-- BEGIN Records shown --
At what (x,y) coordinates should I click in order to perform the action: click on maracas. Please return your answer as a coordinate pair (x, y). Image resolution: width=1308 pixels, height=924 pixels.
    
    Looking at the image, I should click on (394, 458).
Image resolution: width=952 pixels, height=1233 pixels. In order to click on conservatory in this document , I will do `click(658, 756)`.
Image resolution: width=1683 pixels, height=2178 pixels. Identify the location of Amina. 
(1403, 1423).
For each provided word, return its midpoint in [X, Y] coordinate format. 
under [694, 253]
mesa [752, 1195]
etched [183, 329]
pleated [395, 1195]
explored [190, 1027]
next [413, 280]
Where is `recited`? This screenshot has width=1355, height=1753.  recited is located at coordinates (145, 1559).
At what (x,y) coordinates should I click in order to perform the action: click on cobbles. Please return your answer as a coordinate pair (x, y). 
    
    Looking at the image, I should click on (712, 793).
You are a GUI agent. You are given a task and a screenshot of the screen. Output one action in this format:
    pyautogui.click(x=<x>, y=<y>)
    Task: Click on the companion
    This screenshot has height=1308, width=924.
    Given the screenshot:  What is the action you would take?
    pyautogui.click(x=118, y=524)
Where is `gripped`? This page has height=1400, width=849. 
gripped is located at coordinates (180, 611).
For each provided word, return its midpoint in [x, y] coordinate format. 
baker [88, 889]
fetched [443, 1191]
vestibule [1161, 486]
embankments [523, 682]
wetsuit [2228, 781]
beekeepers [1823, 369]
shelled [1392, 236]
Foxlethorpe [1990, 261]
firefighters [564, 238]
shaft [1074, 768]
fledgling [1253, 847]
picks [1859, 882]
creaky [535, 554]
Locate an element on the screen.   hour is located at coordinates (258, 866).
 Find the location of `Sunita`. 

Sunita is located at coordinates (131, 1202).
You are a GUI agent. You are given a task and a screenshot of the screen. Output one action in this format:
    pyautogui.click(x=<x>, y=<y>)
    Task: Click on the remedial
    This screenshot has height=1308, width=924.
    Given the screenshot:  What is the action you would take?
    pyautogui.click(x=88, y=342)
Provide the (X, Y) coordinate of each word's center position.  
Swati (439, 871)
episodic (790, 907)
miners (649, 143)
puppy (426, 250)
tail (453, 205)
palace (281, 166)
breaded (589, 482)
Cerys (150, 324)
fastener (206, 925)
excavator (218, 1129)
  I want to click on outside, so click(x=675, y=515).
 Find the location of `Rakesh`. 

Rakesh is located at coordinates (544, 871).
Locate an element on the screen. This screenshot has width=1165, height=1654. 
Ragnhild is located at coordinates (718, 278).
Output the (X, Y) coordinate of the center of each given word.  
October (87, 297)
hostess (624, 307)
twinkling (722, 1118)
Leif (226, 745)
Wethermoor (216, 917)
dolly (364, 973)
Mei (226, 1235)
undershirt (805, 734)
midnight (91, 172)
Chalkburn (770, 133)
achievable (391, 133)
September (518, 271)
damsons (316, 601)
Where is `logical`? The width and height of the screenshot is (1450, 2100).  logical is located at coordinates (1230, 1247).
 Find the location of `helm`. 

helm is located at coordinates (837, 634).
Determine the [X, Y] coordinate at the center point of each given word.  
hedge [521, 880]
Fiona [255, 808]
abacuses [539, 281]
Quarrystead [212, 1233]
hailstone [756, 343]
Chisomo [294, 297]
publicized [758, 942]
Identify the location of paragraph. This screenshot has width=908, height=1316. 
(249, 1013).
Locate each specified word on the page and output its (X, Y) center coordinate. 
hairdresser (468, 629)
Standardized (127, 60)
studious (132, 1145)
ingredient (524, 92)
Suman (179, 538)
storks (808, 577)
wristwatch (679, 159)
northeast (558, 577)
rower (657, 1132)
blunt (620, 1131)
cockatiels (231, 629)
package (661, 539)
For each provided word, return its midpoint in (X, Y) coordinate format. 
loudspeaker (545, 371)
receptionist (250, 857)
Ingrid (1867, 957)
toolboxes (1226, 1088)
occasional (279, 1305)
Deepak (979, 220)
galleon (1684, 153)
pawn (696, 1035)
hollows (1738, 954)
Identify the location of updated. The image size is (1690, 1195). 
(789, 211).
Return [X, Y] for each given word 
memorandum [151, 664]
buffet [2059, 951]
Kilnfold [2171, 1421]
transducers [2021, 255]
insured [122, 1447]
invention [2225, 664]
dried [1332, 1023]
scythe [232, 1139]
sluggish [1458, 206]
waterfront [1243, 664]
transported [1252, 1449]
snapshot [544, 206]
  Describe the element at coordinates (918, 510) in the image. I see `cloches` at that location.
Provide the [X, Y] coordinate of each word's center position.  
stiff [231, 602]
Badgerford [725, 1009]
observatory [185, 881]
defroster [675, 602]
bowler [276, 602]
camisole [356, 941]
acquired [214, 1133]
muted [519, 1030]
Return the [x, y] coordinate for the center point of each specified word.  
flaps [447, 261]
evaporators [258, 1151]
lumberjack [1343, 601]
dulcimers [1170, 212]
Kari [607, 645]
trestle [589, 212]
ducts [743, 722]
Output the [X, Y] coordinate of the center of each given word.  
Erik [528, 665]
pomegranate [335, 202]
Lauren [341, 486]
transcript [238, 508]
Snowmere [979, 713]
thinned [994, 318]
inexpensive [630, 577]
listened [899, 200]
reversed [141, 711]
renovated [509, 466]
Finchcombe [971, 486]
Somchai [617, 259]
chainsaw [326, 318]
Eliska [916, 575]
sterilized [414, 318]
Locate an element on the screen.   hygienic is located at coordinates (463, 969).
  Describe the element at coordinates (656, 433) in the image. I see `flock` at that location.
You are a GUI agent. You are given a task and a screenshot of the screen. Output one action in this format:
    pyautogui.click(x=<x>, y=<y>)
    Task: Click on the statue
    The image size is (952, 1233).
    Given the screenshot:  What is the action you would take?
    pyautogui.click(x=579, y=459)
-- END Records shown --
= Problem description =
Could you output all of the records above again, line for line and unchanged?

= Task result =
At what (x,y) coordinates should I click in order to perform the action: click on maracas. Please return your answer as a coordinate pair (x, y). Image resolution: width=1308 pixels, height=924 pixels.
    
    Looking at the image, I should click on (394, 458).
Image resolution: width=952 pixels, height=1233 pixels. In order to click on conservatory in this document , I will do `click(658, 756)`.
Image resolution: width=1683 pixels, height=2178 pixels. Identify the location of Amina. 
(1403, 1423).
For each provided word, return its midpoint in [X, Y] coordinate format. 
under [694, 253]
mesa [752, 1195]
etched [183, 329]
pleated [395, 1195]
explored [190, 1027]
next [413, 280]
Where is `recited`? This screenshot has width=1355, height=1753.  recited is located at coordinates (145, 1559).
At what (x,y) coordinates should I click in order to perform the action: click on cobbles. Please return your answer as a coordinate pair (x, y). 
    
    Looking at the image, I should click on (712, 793).
You are a GUI agent. You are given a task and a screenshot of the screen. Output one action in this format:
    pyautogui.click(x=<x>, y=<y>)
    Task: Click on the companion
    This screenshot has height=1308, width=924.
    Given the screenshot:  What is the action you would take?
    pyautogui.click(x=118, y=524)
Where is `gripped`? This page has height=1400, width=849. 
gripped is located at coordinates (180, 611).
For each provided word, return its midpoint in [x, y] coordinate format. 
baker [88, 889]
fetched [443, 1191]
vestibule [1161, 486]
embankments [523, 682]
wetsuit [2228, 781]
beekeepers [1823, 369]
shelled [1392, 236]
Foxlethorpe [1990, 261]
firefighters [564, 238]
shaft [1074, 768]
fledgling [1253, 847]
picks [1859, 882]
creaky [535, 554]
Locate an element on the screen.   hour is located at coordinates (258, 866).
 Find the location of `Sunita`. 

Sunita is located at coordinates (131, 1202).
You are a GUI agent. You are given a task and a screenshot of the screen. Output one action in this format:
    pyautogui.click(x=<x>, y=<y>)
    Task: Click on the remedial
    This screenshot has height=1308, width=924.
    Given the screenshot:  What is the action you would take?
    pyautogui.click(x=88, y=342)
Provide the (X, Y) coordinate of each word's center position.  
Swati (439, 871)
episodic (790, 907)
miners (649, 143)
puppy (426, 250)
tail (453, 205)
palace (281, 166)
breaded (589, 482)
Cerys (150, 324)
fastener (206, 925)
excavator (218, 1129)
  I want to click on outside, so click(x=675, y=515).
 Find the location of `Rakesh`. 

Rakesh is located at coordinates (544, 871).
Locate an element on the screen. This screenshot has width=1165, height=1654. 
Ragnhild is located at coordinates (718, 278).
Output the (X, Y) coordinate of the center of each given word.  
October (87, 297)
hostess (624, 307)
twinkling (722, 1118)
Leif (226, 745)
Wethermoor (216, 917)
dolly (364, 973)
Mei (226, 1235)
undershirt (805, 734)
midnight (91, 172)
Chalkburn (770, 133)
achievable (391, 133)
September (518, 271)
damsons (316, 601)
Where is `logical`? The width and height of the screenshot is (1450, 2100).  logical is located at coordinates (1230, 1247).
 Find the location of `helm`. 

helm is located at coordinates (837, 634).
Determine the [X, Y] coordinate at the center point of each given word.  
hedge [521, 880]
Fiona [255, 808]
abacuses [539, 281]
Quarrystead [212, 1233]
hailstone [756, 343]
Chisomo [294, 297]
publicized [758, 942]
Identify the location of paragraph. This screenshot has width=908, height=1316. 
(249, 1013).
Locate each specified word on the page and output its (X, Y) center coordinate. 
hairdresser (468, 629)
Standardized (127, 60)
studious (132, 1145)
ingredient (524, 92)
Suman (179, 538)
storks (808, 577)
wristwatch (679, 159)
northeast (558, 577)
rower (657, 1132)
blunt (620, 1131)
cockatiels (231, 629)
package (661, 539)
For each provided word, return its midpoint in (X, Y) coordinate format. 
loudspeaker (545, 371)
receptionist (250, 857)
Ingrid (1867, 957)
toolboxes (1226, 1088)
occasional (279, 1305)
Deepak (979, 220)
galleon (1684, 153)
pawn (696, 1035)
hollows (1738, 954)
Identify the location of updated. The image size is (1690, 1195). 
(789, 211).
Return [X, Y] for each given word 
memorandum [151, 664]
buffet [2059, 951]
Kilnfold [2171, 1421]
transducers [2021, 255]
insured [122, 1447]
invention [2225, 664]
dried [1332, 1023]
scythe [232, 1139]
sluggish [1458, 206]
waterfront [1243, 664]
transported [1252, 1449]
snapshot [544, 206]
  Describe the element at coordinates (918, 510) in the image. I see `cloches` at that location.
Provide the [X, Y] coordinate of each word's center position.  
stiff [231, 602]
Badgerford [725, 1009]
observatory [185, 881]
defroster [675, 602]
bowler [276, 602]
camisole [356, 941]
acquired [214, 1133]
muted [519, 1030]
Return the [x, y] coordinate for the center point of each specified word.  
flaps [447, 261]
evaporators [258, 1151]
lumberjack [1343, 601]
dulcimers [1170, 212]
Kari [607, 645]
trestle [589, 212]
ducts [743, 722]
Output the [X, Y] coordinate of the center of each given word.  
Erik [528, 665]
pomegranate [335, 202]
Lauren [341, 486]
transcript [238, 508]
Snowmere [979, 713]
thinned [994, 318]
inexpensive [630, 577]
listened [899, 200]
reversed [141, 711]
renovated [509, 466]
Finchcombe [971, 486]
Somchai [617, 259]
chainsaw [326, 318]
Eliska [916, 575]
sterilized [414, 318]
Locate an element on the screen.   hygienic is located at coordinates (463, 969).
  Describe the element at coordinates (656, 433) in the image. I see `flock` at that location.
You are a GUI agent. You are given a task and a screenshot of the screen. Output one action in this format:
    pyautogui.click(x=<x>, y=<y>)
    Task: Click on the statue
    The image size is (952, 1233).
    Given the screenshot:  What is the action you would take?
    pyautogui.click(x=579, y=459)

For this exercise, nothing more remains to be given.